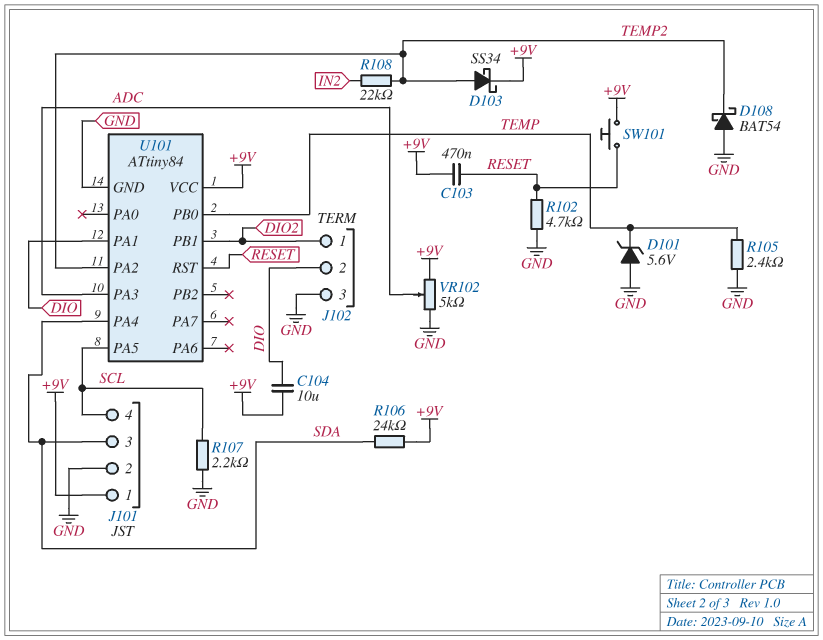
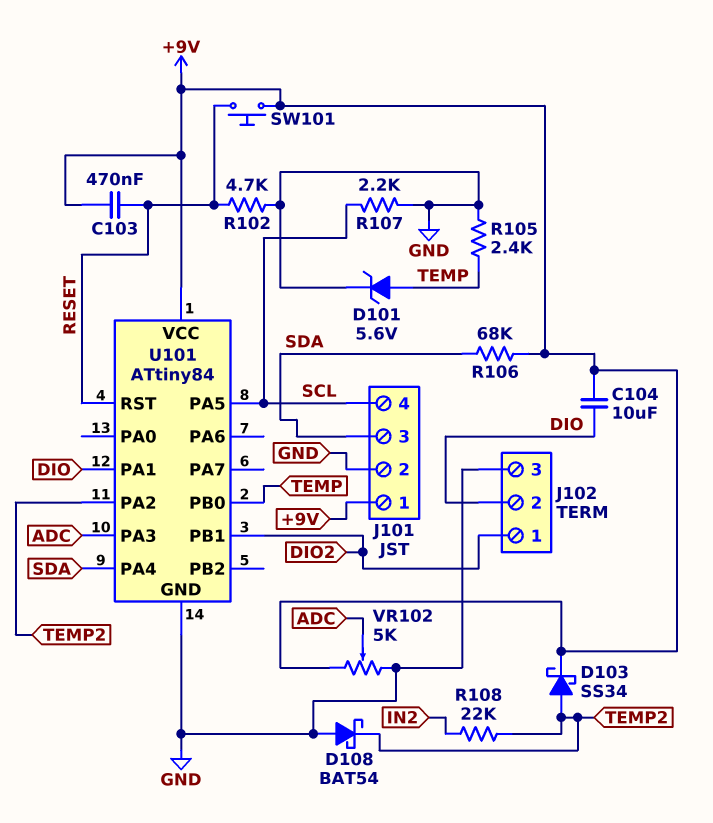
D101: zener 5.6V (A GND, K TEMP) -> zener 5.6V (A TEMP, K GND)
R106: 24k (+9V, SDA) -> 68k (+9V, SDA)

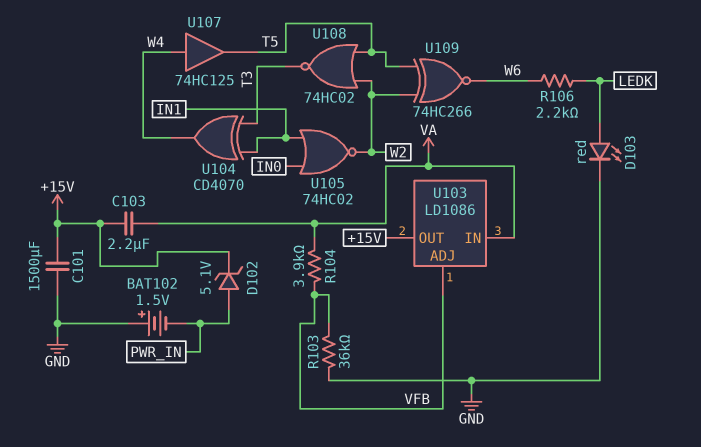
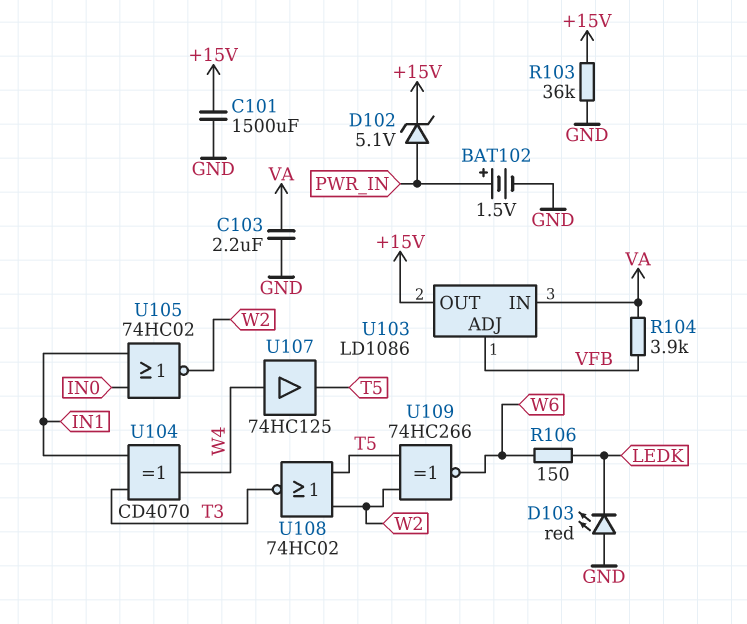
BAT102: 1.5V (plus GND, minus PWR_IN) -> 1.5V (plus PWR_IN, minus GND)
C103: 2.2uF (+15V, VA) -> 2.2uF (GND, VA)
D103: LED red (A LEDK, K GND) -> LED red (A GND, K LEDK)
R103: 36k (GND, VFB) -> 36k (+15V, GND)
R106: 2.2k (LEDK, W6) -> 150 (LEDK, W6)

WHAT YOU SHOULD DO — What you return should match the records line for line, minus the pictures.

ANSWER TO THE EXERCISE —
D101: zener 5.6V (A GND, K TEMP) -> zener 5.6V (A TEMP, K GND)
R106: 24k (+9V, SDA) -> 68k (+9V, SDA)

BAT102: 1.5V (plus GND, minus PWR_IN) -> 1.5V (plus PWR_IN, minus GND)
C103: 2.2uF (+15V, VA) -> 2.2uF (GND, VA)
D103: LED red (A LEDK, K GND) -> LED red (A GND, K LEDK)
R103: 36k (GND, VFB) -> 36k (+15V, GND)
R106: 2.2k (LEDK, W6) -> 150 (LEDK, W6)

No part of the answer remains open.